======== DATA IN THIS EXERCISE ========
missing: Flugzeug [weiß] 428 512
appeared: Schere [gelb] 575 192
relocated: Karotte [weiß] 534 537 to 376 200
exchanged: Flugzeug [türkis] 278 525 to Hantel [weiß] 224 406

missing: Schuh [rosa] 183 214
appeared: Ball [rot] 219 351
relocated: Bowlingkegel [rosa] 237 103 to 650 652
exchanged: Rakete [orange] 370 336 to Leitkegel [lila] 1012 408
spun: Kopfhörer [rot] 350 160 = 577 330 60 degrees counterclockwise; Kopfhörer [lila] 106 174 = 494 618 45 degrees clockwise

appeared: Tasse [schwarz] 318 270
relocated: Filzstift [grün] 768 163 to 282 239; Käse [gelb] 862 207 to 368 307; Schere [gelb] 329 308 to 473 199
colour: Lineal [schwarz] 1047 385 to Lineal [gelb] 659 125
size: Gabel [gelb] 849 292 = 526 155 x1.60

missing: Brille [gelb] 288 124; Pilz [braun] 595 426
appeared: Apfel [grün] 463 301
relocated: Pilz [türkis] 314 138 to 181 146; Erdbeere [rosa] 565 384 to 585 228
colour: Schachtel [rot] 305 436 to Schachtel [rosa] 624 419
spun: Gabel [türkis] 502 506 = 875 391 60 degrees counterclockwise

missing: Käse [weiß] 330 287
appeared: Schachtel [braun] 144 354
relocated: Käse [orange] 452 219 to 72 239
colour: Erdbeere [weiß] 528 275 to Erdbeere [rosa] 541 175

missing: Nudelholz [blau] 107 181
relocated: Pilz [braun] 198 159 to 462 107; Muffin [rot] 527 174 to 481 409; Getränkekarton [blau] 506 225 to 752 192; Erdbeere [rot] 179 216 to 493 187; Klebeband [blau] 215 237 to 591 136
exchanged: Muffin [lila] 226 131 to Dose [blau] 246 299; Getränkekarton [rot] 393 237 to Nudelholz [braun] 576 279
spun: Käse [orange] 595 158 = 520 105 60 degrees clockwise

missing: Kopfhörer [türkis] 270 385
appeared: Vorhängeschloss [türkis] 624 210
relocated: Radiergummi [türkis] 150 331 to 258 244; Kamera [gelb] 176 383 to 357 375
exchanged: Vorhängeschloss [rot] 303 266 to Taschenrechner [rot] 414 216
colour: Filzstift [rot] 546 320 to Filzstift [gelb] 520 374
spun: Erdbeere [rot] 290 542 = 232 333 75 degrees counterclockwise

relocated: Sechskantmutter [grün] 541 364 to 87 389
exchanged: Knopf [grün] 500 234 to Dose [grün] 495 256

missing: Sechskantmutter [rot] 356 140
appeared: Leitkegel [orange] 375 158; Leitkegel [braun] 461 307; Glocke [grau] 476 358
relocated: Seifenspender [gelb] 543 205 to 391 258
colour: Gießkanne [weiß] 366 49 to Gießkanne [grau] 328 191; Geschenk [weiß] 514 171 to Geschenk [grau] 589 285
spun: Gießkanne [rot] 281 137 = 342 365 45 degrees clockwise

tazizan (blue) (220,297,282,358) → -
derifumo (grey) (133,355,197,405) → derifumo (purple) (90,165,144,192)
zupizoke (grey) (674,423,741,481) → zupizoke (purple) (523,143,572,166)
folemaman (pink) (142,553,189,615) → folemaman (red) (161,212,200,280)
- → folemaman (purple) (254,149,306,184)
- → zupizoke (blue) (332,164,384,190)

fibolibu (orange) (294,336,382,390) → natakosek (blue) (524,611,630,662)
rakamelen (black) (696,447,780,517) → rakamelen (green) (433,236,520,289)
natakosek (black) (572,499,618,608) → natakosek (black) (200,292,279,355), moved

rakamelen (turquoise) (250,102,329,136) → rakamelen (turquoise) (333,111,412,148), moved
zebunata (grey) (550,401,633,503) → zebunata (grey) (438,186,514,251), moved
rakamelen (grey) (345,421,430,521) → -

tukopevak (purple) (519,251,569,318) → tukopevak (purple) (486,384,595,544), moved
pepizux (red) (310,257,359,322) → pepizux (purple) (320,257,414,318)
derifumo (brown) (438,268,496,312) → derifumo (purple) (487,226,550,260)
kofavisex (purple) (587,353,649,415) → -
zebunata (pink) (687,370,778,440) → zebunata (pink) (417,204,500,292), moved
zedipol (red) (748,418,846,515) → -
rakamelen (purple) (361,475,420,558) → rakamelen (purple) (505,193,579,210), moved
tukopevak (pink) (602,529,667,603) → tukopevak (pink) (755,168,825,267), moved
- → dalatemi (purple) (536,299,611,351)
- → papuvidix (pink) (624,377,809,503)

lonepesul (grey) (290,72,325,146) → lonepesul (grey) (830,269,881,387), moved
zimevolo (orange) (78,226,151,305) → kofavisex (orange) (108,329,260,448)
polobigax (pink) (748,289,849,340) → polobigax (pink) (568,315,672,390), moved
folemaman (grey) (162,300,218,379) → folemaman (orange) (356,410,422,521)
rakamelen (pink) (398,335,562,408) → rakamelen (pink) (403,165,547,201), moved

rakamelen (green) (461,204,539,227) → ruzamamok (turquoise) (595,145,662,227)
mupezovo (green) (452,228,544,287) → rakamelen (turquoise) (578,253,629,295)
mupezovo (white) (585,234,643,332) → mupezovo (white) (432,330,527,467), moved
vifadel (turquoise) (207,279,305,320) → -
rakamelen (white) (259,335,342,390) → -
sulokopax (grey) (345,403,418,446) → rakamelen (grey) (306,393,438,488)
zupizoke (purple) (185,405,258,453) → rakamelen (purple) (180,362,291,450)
========
• **EXERCISE OBJECTIVE**
All lines from the one with "zedipol (red) (748,418,846,515)" through the end of the records need to be copied exactly, and no other lines.

• **REPLY TO THE TASK**
zedipol (red) (748,418,846,515) → -
rakamelen (purple) (361,475,420,558) → rakamelen (purple) (505,193,579,210), moved
tukopevak (pink) (602,529,667,603) → tukopevak (pink) (755,168,825,267), moved
- → dalatemi (purple) (536,299,611,351)
- → papuvidix (pink) (624,377,809,503)

lonepesul (grey) (290,72,325,146) → lonepesul (grey) (830,269,881,387), moved
zimevolo (orange) (78,226,151,305) → kofavisex (orange) (108,329,260,448)
polobigax (pink) (748,289,849,340) → polobigax (pink) (568,315,672,390), moved
folemaman (grey) (162,300,218,379) → folemaman (orange) (356,410,422,521)
rakamelen (pink) (398,335,562,408) → rakamelen (pink) (403,165,547,201), moved

rakamelen (green) (461,204,539,227) → ruzamamok (turquoise) (595,145,662,227)
mupezovo (green) (452,228,544,287) → rakamelen (turquoise) (578,253,629,295)
mupezovo (white) (585,234,643,332) → mupezovo (white) (432,330,527,467), moved
vifadel (turquoise) (207,279,305,320) → -
rakamelen (white) (259,335,342,390) → -
sulokopax (grey) (345,403,418,446) → rakamelen (grey) (306,393,438,488)
zupizoke (purple) (185,405,258,453) → rakamelen (purple) (180,362,291,450)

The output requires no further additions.